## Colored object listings
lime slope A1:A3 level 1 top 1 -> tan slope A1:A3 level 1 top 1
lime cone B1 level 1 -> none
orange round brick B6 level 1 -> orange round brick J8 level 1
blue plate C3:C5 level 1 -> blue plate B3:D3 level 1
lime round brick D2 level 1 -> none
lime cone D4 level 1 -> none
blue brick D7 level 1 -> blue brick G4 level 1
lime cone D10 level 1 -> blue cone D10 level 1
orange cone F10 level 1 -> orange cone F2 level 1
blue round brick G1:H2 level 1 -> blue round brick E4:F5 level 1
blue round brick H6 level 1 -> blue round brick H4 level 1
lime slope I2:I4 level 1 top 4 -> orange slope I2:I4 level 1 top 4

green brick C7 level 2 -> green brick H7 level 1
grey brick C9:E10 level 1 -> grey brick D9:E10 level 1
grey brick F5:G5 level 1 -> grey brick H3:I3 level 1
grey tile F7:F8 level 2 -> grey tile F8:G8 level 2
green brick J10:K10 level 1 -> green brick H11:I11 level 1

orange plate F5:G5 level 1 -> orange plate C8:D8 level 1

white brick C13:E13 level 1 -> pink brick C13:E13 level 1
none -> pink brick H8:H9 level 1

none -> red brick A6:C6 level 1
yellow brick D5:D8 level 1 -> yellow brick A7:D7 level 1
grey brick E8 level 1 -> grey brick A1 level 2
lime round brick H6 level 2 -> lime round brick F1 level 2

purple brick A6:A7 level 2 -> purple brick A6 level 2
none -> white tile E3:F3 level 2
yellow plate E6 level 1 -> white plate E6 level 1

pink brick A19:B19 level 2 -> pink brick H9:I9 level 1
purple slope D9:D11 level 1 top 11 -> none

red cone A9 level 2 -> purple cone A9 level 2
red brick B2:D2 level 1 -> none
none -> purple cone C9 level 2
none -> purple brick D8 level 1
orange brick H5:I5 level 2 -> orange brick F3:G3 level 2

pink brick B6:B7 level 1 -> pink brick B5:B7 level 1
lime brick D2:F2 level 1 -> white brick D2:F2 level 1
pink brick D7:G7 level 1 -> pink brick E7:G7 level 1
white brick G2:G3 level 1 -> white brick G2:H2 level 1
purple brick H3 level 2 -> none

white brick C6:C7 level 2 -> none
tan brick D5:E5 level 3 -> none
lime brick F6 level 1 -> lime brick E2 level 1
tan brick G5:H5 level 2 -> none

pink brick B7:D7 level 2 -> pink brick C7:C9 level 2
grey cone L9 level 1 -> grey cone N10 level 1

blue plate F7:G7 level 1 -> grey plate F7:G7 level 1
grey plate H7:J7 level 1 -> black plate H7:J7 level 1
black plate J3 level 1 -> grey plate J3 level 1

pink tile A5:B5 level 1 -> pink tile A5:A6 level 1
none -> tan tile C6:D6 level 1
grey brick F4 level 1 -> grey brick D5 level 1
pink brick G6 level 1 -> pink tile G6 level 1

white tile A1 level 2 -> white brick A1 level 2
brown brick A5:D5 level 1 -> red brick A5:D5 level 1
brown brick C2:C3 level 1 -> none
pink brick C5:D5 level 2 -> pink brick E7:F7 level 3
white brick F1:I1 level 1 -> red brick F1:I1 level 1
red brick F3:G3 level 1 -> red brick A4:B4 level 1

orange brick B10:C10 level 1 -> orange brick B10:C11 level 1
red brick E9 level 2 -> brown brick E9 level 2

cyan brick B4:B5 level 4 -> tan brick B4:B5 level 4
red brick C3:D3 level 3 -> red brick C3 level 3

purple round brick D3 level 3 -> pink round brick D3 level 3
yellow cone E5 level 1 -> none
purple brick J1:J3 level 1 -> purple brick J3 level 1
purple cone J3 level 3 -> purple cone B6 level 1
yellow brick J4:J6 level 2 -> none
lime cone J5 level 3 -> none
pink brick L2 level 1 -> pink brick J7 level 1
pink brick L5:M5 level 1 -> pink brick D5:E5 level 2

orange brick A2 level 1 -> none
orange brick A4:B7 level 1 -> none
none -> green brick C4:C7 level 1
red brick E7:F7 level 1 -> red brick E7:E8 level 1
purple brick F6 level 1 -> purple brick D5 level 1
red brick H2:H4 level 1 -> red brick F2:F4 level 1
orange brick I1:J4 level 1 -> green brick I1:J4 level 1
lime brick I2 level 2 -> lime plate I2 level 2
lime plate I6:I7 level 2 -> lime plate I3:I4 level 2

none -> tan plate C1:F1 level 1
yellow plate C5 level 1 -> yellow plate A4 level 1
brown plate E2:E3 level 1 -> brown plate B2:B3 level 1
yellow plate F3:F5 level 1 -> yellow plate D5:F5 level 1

## Exercise
Within the data above, the span starting at the line containing "pink brick B7:D7" and ending at the line containing "brown brick A5:D5" is to be retyped exactly, with no other lines.

## Written answer
pink brick B7:D7 level 2 -> pink brick C7:C9 level 2
grey cone L9 level 1 -> grey cone N10 level 1

blue plate F7:G7 level 1 -> grey plate F7:G7 level 1
grey plate H7:J7 level 1 -> black plate H7:J7 level 1
black plate J3 level 1 -> grey plate J3 level 1

pink tile A5:B5 level 1 -> pink tile A5:A6 level 1
none -> tan tile C6:D6 level 1
grey brick F4 level 1 -> grey brick D5 level 1
pink brick G6 level 1 -> pink tile G6 level 1

white tile A1 level 2 -> white brick A1 level 2
brown brick A5:D5 level 1 -> red brick A5:D5 level 1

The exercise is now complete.